(Beginning of DATASET CONTENT)

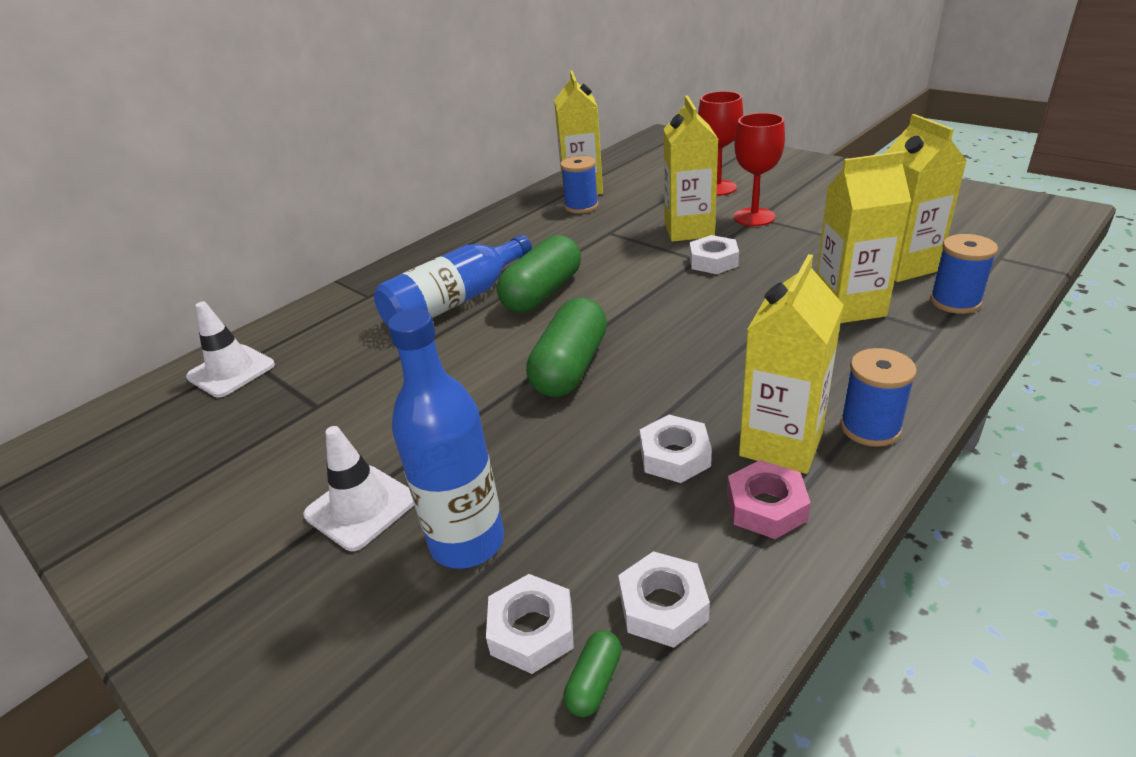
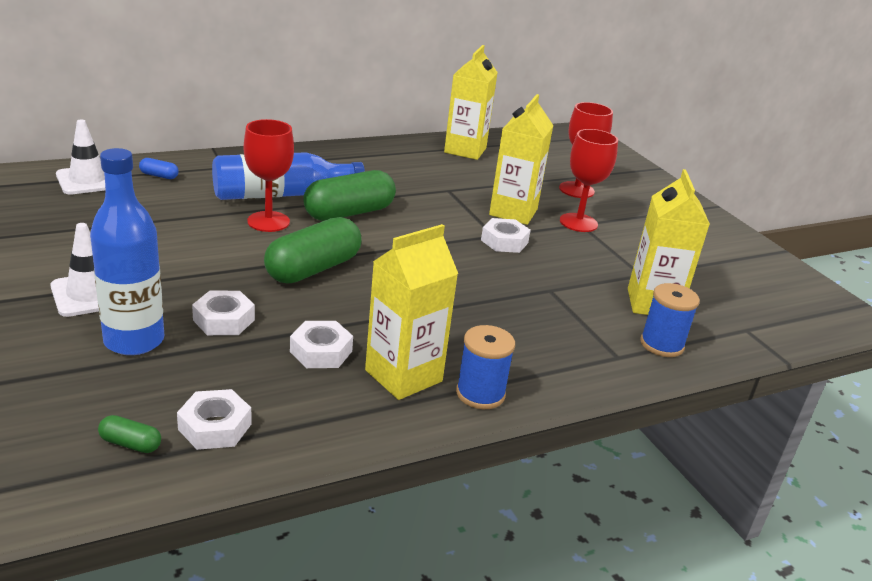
camera: 15 degrees right, 5 degrees down
(307, 333) = (159, 176): none -> blue capsule
(473, 335) = (268, 221): none -> red goblet
(532, 630) = (123, 403): white nut -> white nut (224, 320)
(581, 206) = (449, 163): blue spool -> none
(594, 682) = (130, 444): green capsule -> green capsule turned 60 degrees clockwise
(766, 507) = (346, 406): pink nut -> none
(849, 307) = (570, 314): yellow carton -> none

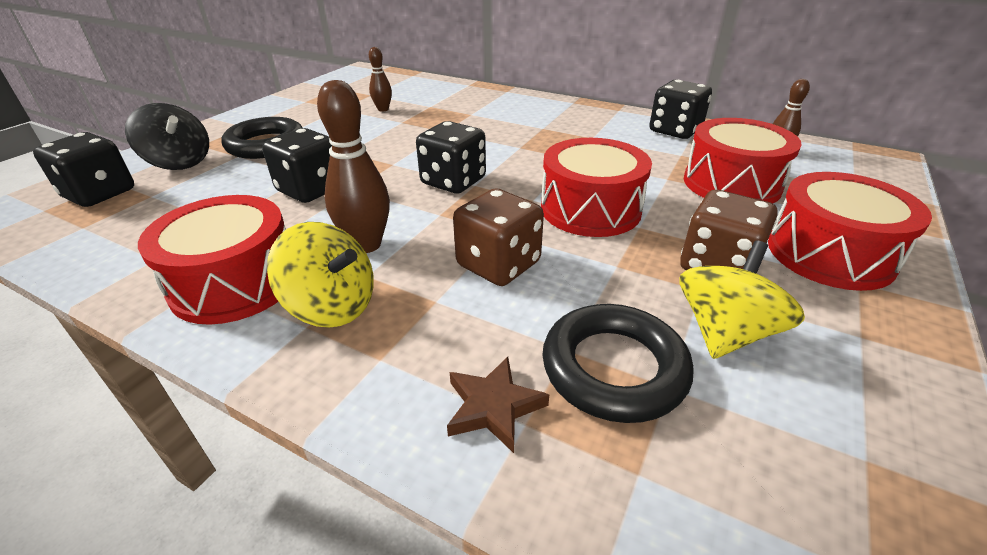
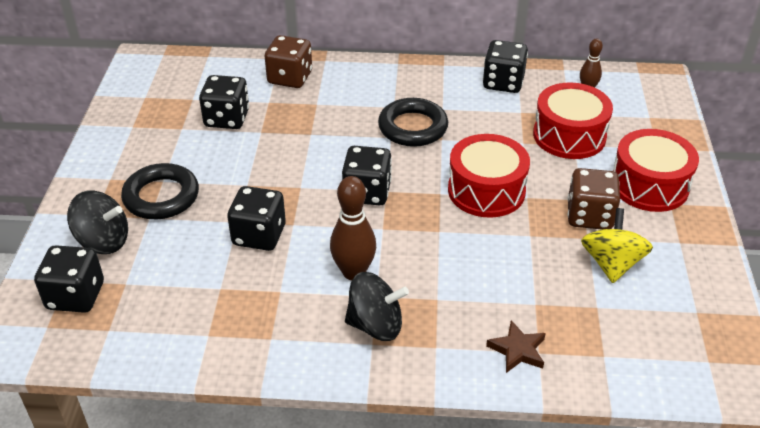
camera: 25 degrees left, 5 degrees up
(235, 282) = (292, 331): red drum -> none
(332, 306) = (375, 325): yellow spinning top -> black spinning top
(383, 109) = (227, 119): brown bowling pin -> black dice
(498, 264) = (456, 259): brown dice -> brown dice (290, 78)
(614, 368) = (565, 306): black ring -> black ring (413, 127)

(End of DATASET CONTENT)

BRIEF :: Repeat exactly, please: transcribe each entry and leave out the pictures.

TASK OUTPUT ::
camera: 15 degrees right, 5 degrees down
(307, 333) = (159, 176): none -> blue capsule
(473, 335) = (268, 221): none -> red goblet
(532, 630) = (123, 403): white nut -> white nut (224, 320)
(581, 206) = (449, 163): blue spool -> none
(594, 682) = (130, 444): green capsule -> green capsule turned 60 degrees clockwise
(766, 507) = (346, 406): pink nut -> none
(849, 307) = (570, 314): yellow carton -> none

camera: 25 degrees left, 5 degrees up
(235, 282) = (292, 331): red drum -> none
(332, 306) = (375, 325): yellow spinning top -> black spinning top
(383, 109) = (227, 119): brown bowling pin -> black dice
(498, 264) = (456, 259): brown dice -> brown dice (290, 78)
(614, 368) = (565, 306): black ring -> black ring (413, 127)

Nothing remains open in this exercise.